_To-do item_
Copy the records exactly. Every line must match.

━━━━━━

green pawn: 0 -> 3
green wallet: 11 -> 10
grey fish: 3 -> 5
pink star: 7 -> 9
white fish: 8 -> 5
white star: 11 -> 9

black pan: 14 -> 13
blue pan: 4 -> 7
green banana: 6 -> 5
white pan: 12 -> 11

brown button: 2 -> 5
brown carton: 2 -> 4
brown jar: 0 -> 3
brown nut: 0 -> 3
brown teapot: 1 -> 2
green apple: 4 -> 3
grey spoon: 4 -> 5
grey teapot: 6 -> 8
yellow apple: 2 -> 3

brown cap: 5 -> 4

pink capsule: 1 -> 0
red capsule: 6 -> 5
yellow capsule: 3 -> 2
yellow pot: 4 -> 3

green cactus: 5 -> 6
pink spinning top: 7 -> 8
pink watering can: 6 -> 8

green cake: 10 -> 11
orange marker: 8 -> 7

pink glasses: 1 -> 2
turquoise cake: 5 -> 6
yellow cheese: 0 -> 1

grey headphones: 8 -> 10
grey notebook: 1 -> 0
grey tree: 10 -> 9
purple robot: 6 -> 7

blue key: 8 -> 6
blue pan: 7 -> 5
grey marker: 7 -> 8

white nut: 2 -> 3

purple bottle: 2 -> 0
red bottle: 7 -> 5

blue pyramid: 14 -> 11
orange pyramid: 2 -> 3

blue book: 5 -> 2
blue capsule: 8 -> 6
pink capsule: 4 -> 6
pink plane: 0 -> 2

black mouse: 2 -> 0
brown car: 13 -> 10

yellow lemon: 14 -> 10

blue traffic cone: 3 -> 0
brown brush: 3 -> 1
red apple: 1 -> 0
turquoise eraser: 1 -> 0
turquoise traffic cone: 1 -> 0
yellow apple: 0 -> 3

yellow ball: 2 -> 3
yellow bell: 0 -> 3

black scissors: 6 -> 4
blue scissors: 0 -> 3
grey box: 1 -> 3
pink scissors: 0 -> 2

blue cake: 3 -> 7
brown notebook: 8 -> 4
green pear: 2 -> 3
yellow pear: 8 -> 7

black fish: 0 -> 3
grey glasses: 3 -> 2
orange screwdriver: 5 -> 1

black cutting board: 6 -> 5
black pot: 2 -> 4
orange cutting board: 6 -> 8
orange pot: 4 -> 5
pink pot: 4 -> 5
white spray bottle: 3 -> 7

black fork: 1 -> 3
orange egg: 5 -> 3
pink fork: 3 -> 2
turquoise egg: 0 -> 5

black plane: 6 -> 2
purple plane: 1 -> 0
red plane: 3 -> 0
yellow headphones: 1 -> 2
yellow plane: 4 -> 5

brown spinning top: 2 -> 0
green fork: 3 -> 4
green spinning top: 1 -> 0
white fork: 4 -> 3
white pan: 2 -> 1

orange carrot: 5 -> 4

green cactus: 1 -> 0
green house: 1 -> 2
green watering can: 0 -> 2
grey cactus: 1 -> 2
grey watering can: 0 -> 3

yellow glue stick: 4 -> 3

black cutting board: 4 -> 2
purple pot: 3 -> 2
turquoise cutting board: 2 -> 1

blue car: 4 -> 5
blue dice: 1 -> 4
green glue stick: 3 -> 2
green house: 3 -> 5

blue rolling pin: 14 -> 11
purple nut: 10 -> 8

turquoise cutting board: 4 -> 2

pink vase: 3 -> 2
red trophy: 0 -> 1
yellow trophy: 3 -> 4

━━━━━━

_Result of the exercise_
green pawn: 0 -> 3
green wallet: 11 -> 10
grey fish: 3 -> 5
pink star: 7 -> 9
white fish: 8 -> 5
white star: 11 -> 9

black pan: 14 -> 13
blue pan: 4 -> 7
green banana: 6 -> 5
white pan: 12 -> 11

brown button: 2 -> 5
brown carton: 2 -> 4
brown jar: 0 -> 3
brown nut: 0 -> 3
brown teapot: 1 -> 2
green apple: 4 -> 3
grey spoon: 4 -> 5
grey teapot: 6 -> 8
yellow apple: 2 -> 3

brown cap: 5 -> 4

pink capsule: 1 -> 0
red capsule: 6 -> 5
yellow capsule: 3 -> 2
yellow pot: 4 -> 3

green cactus: 5 -> 6
pink spinning top: 7 -> 8
pink watering can: 6 -> 8

green cake: 10 -> 11
orange marker: 8 -> 7

pink glasses: 1 -> 2
turquoise cake: 5 -> 6
yellow cheese: 0 -> 1

grey headphones: 8 -> 10
grey notebook: 1 -> 0
grey tree: 10 -> 9
purple robot: 6 -> 7

blue key: 8 -> 6
blue pan: 7 -> 5
grey marker: 7 -> 8

white nut: 2 -> 3

purple bottle: 2 -> 0
red bottle: 7 -> 5

blue pyramid: 14 -> 11
orange pyramid: 2 -> 3

blue book: 5 -> 2
blue capsule: 8 -> 6
pink capsule: 4 -> 6
pink plane: 0 -> 2

black mouse: 2 -> 0
brown car: 13 -> 10

yellow lemon: 14 -> 10

blue traffic cone: 3 -> 0
brown brush: 3 -> 1
red apple: 1 -> 0
turquoise eraser: 1 -> 0
turquoise traffic cone: 1 -> 0
yellow apple: 0 -> 3

yellow ball: 2 -> 3
yellow bell: 0 -> 3

black scissors: 6 -> 4
blue scissors: 0 -> 3
grey box: 1 -> 3
pink scissors: 0 -> 2

blue cake: 3 -> 7
brown notebook: 8 -> 4
green pear: 2 -> 3
yellow pear: 8 -> 7

black fish: 0 -> 3
grey glasses: 3 -> 2
orange screwdriver: 5 -> 1

black cutting board: 6 -> 5
black pot: 2 -> 4
orange cutting board: 6 -> 8
orange pot: 4 -> 5
pink pot: 4 -> 5
white spray bottle: 3 -> 7

black fork: 1 -> 3
orange egg: 5 -> 3
pink fork: 3 -> 2
turquoise egg: 0 -> 5

black plane: 6 -> 2
purple plane: 1 -> 0
red plane: 3 -> 0
yellow headphones: 1 -> 2
yellow plane: 4 -> 5

brown spinning top: 2 -> 0
green fork: 3 -> 4
green spinning top: 1 -> 0
white fork: 4 -> 3
white pan: 2 -> 1

orange carrot: 5 -> 4

green cactus: 1 -> 0
green house: 1 -> 2
green watering can: 0 -> 2
grey cactus: 1 -> 2
grey watering can: 0 -> 3

yellow glue stick: 4 -> 3

black cutting board: 4 -> 2
purple pot: 3 -> 2
turquoise cutting board: 2 -> 1

blue car: 4 -> 5
blue dice: 1 -> 4
green glue stick: 3 -> 2
green house: 3 -> 5

blue rolling pin: 14 -> 11
purple nut: 10 -> 8

turquoise cutting board: 4 -> 2

pink vase: 3 -> 2
red trophy: 0 -> 1
yellow trophy: 3 -> 4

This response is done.